• WORK REQUEST:
Extract all lines in the data that contain the word "none".

[Stored items]

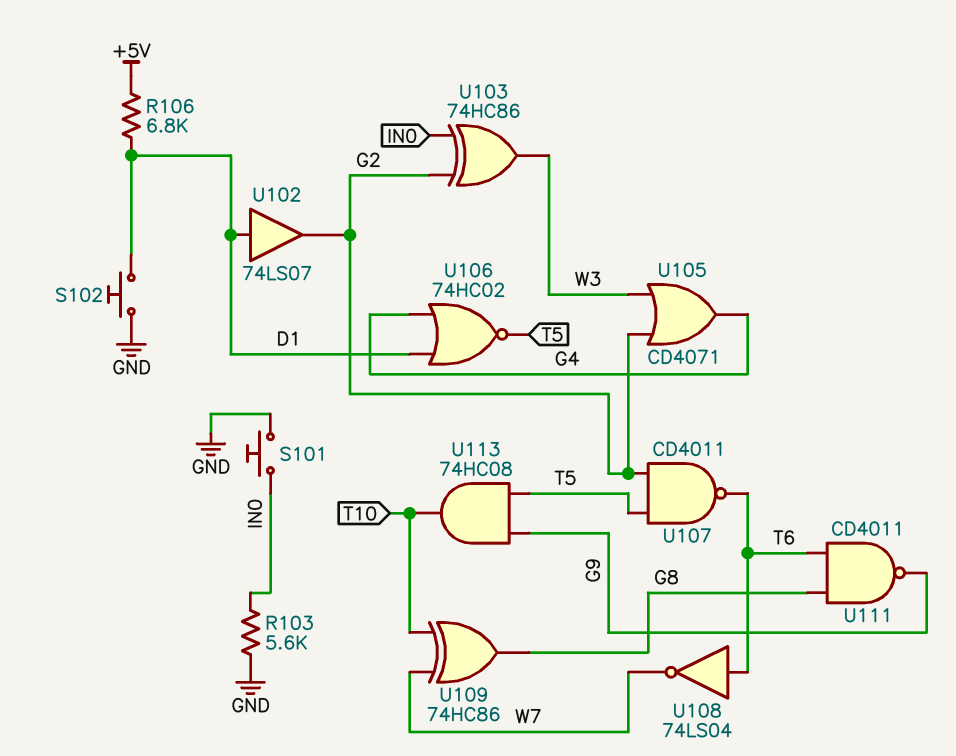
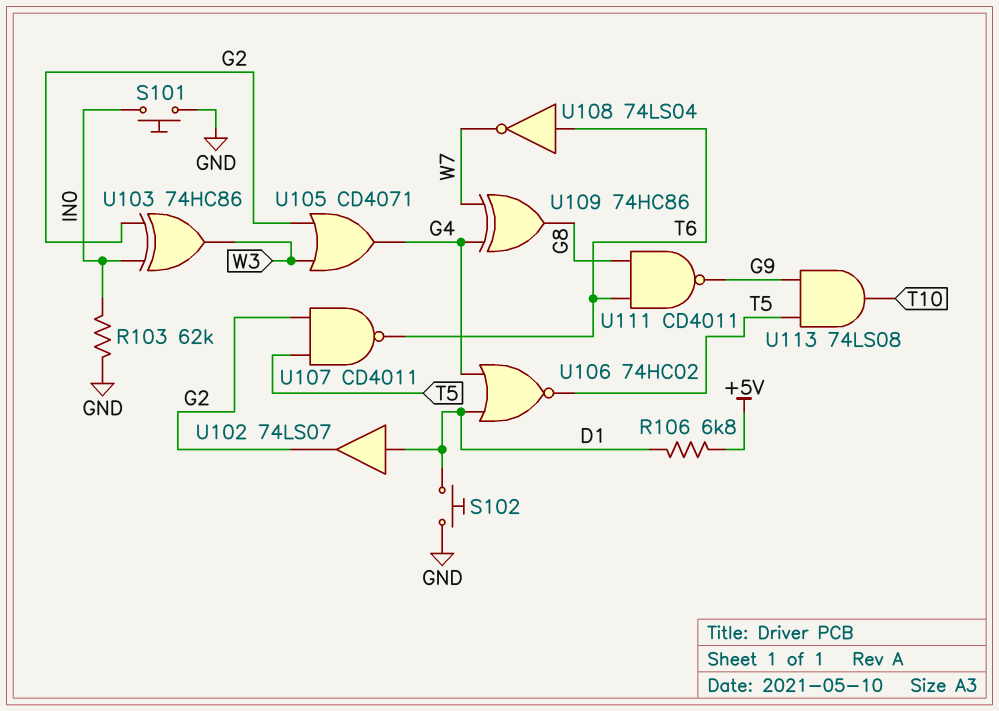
R103: 5.6k (GND, IN0) -> 62k (GND, IN0)
U109: XOR 74HC86 (in T10, in W7, out G8) -> XOR 74HC86 (in G4, in W7, out G8)
U113: AND 74HC08 (in G9, in T5, out T10) -> AND 74LS08 (in G9, in T5, out T10)

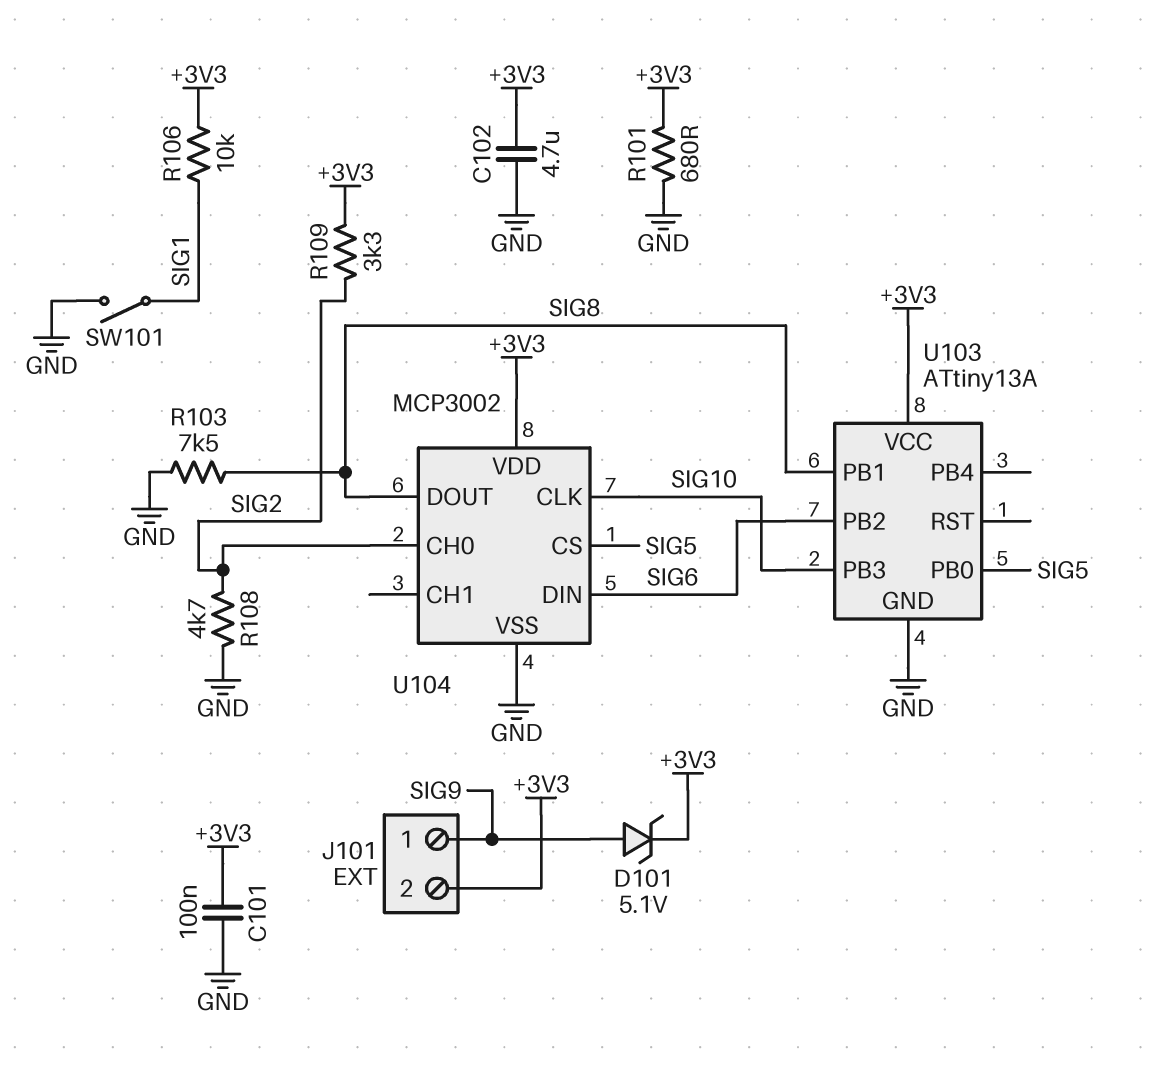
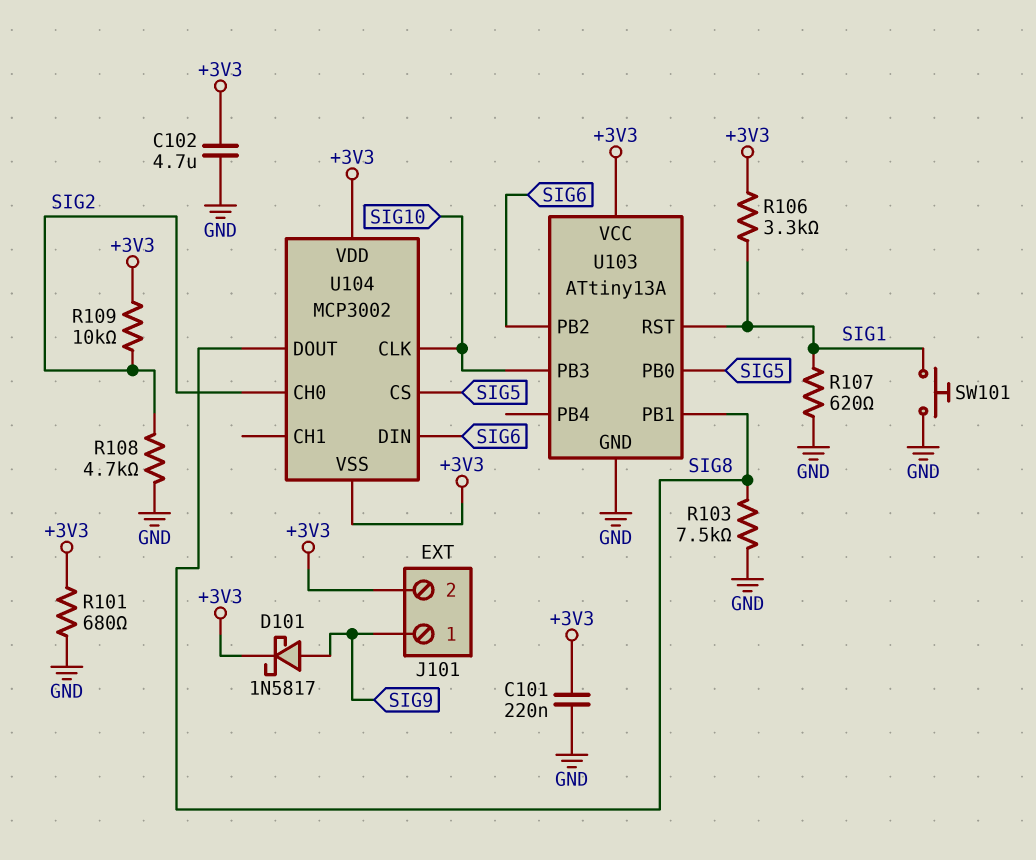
C101: 100nF (+3V3, GND) -> 220nF (+3V3, GND)
D101: zener 5.1V (A SIG9, K +3V3) -> schottky 1N5817 (A SIG9, K +3V3)
R106: 10k (+3V3, SIG1) -> 3.3k (+3V3, SIG1)
R107: none -> 620 (GND, SIG1)
R109: 3.3k (+3V3, SIG2) -> 10k (+3V3, SIG2)
SW101: switch (GND, SIG1) -> button (GND, SIG1)
U103 pin RST: none -> SIG1
U104 pin VSS: GND -> +3V3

• RESULT BELOW:
R107: none -> 620 (GND, SIG1)
U103 pin RST: none -> SIG1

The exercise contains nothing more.